Stored dataset items:
§ §
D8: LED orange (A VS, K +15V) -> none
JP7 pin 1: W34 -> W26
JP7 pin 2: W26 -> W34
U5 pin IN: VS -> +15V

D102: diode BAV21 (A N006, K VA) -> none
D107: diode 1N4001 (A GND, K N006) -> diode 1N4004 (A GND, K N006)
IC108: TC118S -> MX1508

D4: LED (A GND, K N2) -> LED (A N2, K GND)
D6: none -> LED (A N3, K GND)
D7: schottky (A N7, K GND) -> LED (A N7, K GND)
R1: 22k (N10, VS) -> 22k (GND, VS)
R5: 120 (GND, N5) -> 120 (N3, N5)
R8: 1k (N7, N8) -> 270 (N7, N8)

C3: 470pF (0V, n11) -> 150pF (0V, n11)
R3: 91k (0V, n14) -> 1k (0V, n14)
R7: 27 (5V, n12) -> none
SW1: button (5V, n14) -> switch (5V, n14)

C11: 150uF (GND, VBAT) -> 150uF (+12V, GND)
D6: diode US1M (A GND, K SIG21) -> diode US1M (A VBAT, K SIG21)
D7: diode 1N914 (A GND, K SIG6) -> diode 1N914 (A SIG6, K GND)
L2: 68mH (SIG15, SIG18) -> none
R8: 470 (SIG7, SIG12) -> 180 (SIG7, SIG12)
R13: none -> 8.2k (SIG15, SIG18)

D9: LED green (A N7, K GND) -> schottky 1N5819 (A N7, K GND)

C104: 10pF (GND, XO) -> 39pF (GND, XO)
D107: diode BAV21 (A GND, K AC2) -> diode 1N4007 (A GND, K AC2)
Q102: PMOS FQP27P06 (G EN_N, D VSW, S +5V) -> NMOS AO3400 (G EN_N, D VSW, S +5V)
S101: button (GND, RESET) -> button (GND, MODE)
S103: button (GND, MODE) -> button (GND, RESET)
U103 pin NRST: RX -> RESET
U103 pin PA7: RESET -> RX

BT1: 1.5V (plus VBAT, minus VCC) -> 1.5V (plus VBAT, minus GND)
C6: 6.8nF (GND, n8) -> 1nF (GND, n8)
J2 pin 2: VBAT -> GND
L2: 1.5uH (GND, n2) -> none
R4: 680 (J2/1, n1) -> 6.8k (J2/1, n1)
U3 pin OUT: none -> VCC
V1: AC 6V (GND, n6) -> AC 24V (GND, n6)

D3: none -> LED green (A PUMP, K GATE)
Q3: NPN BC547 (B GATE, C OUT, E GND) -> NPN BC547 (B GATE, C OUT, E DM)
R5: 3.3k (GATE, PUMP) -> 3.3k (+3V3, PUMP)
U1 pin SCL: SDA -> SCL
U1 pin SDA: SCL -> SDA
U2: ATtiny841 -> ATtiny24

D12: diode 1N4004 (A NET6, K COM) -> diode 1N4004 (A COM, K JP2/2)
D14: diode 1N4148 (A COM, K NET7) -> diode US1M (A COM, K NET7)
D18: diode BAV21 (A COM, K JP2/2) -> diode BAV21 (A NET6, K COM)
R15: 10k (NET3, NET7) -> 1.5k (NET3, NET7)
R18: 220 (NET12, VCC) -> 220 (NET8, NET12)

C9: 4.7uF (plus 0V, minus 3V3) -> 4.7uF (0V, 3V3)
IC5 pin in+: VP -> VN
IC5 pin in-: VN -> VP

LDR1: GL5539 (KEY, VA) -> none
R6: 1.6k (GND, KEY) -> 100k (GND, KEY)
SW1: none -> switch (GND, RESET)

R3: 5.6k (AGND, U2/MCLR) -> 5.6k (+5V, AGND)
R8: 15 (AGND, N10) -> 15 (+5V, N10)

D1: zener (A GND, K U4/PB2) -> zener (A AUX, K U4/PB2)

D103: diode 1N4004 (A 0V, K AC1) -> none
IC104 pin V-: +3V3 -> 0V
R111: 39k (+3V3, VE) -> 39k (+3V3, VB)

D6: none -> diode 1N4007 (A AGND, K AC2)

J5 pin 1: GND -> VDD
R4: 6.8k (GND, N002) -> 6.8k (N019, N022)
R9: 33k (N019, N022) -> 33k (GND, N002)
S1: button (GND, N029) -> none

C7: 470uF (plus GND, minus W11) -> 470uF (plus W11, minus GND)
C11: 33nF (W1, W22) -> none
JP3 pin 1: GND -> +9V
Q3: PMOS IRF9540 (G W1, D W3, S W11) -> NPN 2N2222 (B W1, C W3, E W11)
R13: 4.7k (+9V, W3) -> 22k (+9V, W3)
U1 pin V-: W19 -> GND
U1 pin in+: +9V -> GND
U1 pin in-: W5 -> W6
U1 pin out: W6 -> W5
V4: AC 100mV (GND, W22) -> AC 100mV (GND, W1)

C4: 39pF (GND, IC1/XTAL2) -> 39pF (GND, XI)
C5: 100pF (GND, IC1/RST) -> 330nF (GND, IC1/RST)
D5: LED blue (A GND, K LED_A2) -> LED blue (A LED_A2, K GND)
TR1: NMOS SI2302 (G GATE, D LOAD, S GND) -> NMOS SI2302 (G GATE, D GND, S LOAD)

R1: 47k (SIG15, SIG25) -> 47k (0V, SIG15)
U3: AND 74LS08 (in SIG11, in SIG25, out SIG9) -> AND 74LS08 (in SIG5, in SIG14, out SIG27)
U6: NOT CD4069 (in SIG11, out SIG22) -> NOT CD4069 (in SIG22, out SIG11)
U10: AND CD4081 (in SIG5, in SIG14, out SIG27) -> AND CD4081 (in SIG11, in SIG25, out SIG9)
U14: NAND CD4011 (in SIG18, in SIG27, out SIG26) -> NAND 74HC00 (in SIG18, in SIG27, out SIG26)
§ §
Once you have read the records above, set each one down again exactly.

Problem solution:
D8: LED orange (A VS, K +15V) -> none
JP7 pin 1: W34 -> W26
JP7 pin 2: W26 -> W34
U5 pin IN: VS -> +15V

D102: diode BAV21 (A N006, K VA) -> none
D107: diode 1N4001 (A GND, K N006) -> diode 1N4004 (A GND, K N006)
IC108: TC118S -> MX1508

D4: LED (A GND, K N2) -> LED (A N2, K GND)
D6: none -> LED (A N3, K GND)
D7: schottky (A N7, K GND) -> LED (A N7, K GND)
R1: 22k (N10, VS) -> 22k (GND, VS)
R5: 120 (GND, N5) -> 120 (N3, N5)
R8: 1k (N7, N8) -> 270 (N7, N8)

C3: 470pF (0V, n11) -> 150pF (0V, n11)
R3: 91k (0V, n14) -> 1k (0V, n14)
R7: 27 (5V, n12) -> none
SW1: button (5V, n14) -> switch (5V, n14)

C11: 150uF (GND, VBAT) -> 150uF (+12V, GND)
D6: diode US1M (A GND, K SIG21) -> diode US1M (A VBAT, K SIG21)
D7: diode 1N914 (A GND, K SIG6) -> diode 1N914 (A SIG6, K GND)
L2: 68mH (SIG15, SIG18) -> none
R8: 470 (SIG7, SIG12) -> 180 (SIG7, SIG12)
R13: none -> 8.2k (SIG15, SIG18)

D9: LED green (A N7, K GND) -> schottky 1N5819 (A N7, K GND)

C104: 10pF (GND, XO) -> 39pF (GND, XO)
D107: diode BAV21 (A GND, K AC2) -> diode 1N4007 (A GND, K AC2)
Q102: PMOS FQP27P06 (G EN_N, D VSW, S +5V) -> NMOS AO3400 (G EN_N, D VSW, S +5V)
S101: button (GND, RESET) -> button (GND, MODE)
S103: button (GND, MODE) -> button (GND, RESET)
U103 pin NRST: RX -> RESET
U103 pin PA7: RESET -> RX

BT1: 1.5V (plus VBAT, minus VCC) -> 1.5V (plus VBAT, minus GND)
C6: 6.8nF (GND, n8) -> 1nF (GND, n8)
J2 pin 2: VBAT -> GND
L2: 1.5uH (GND, n2) -> none
R4: 680 (J2/1, n1) -> 6.8k (J2/1, n1)
U3 pin OUT: none -> VCC
V1: AC 6V (GND, n6) -> AC 24V (GND, n6)

D3: none -> LED green (A PUMP, K GATE)
Q3: NPN BC547 (B GATE, C OUT, E GND) -> NPN BC547 (B GATE, C OUT, E DM)
R5: 3.3k (GATE, PUMP) -> 3.3k (+3V3, PUMP)
U1 pin SCL: SDA -> SCL
U1 pin SDA: SCL -> SDA
U2: ATtiny841 -> ATtiny24

D12: diode 1N4004 (A NET6, K COM) -> diode 1N4004 (A COM, K JP2/2)
D14: diode 1N4148 (A COM, K NET7) -> diode US1M (A COM, K NET7)
D18: diode BAV21 (A COM, K JP2/2) -> diode BAV21 (A NET6, K COM)
R15: 10k (NET3, NET7) -> 1.5k (NET3, NET7)
R18: 220 (NET12, VCC) -> 220 (NET8, NET12)

C9: 4.7uF (plus 0V, minus 3V3) -> 4.7uF (0V, 3V3)
IC5 pin in+: VP -> VN
IC5 pin in-: VN -> VP

LDR1: GL5539 (KEY, VA) -> none
R6: 1.6k (GND, KEY) -> 100k (GND, KEY)
SW1: none -> switch (GND, RESET)

R3: 5.6k (AGND, U2/MCLR) -> 5.6k (+5V, AGND)
R8: 15 (AGND, N10) -> 15 (+5V, N10)

D1: zener (A GND, K U4/PB2) -> zener (A AUX, K U4/PB2)

D103: diode 1N4004 (A 0V, K AC1) -> none
IC104 pin V-: +3V3 -> 0V
R111: 39k (+3V3, VE) -> 39k (+3V3, VB)

D6: none -> diode 1N4007 (A AGND, K AC2)

J5 pin 1: GND -> VDD
R4: 6.8k (GND, N002) -> 6.8k (N019, N022)
R9: 33k (N019, N022) -> 33k (GND, N002)
S1: button (GND, N029) -> none

C7: 470uF (plus GND, minus W11) -> 470uF (plus W11, minus GND)
C11: 33nF (W1, W22) -> none
JP3 pin 1: GND -> +9V
Q3: PMOS IRF9540 (G W1, D W3, S W11) -> NPN 2N2222 (B W1, C W3, E W11)
R13: 4.7k (+9V, W3) -> 22k (+9V, W3)
U1 pin V-: W19 -> GND
U1 pin in+: +9V -> GND
U1 pin in-: W5 -> W6
U1 pin out: W6 -> W5
V4: AC 100mV (GND, W22) -> AC 100mV (GND, W1)

C4: 39pF (GND, IC1/XTAL2) -> 39pF (GND, XI)
C5: 100pF (GND, IC1/RST) -> 330nF (GND, IC1/RST)
D5: LED blue (A GND, K LED_A2) -> LED blue (A LED_A2, K GND)
TR1: NMOS SI2302 (G GATE, D LOAD, S GND) -> NMOS SI2302 (G GATE, D GND, S LOAD)

R1: 47k (SIG15, SIG25) -> 47k (0V, SIG15)
U3: AND 74LS08 (in SIG11, in SIG25, out SIG9) -> AND 74LS08 (in SIG5, in SIG14, out SIG27)
U6: NOT CD4069 (in SIG11, out SIG22) -> NOT CD4069 (in SIG22, out SIG11)
U10: AND CD4081 (in SIG5, in SIG14, out SIG27) -> AND CD4081 (in SIG11, in SIG25, out SIG9)
U14: NAND CD4011 (in SIG18, in SIG27, out SIG26) -> NAND 74HC00 (in SIG18, in SIG27, out SIG26)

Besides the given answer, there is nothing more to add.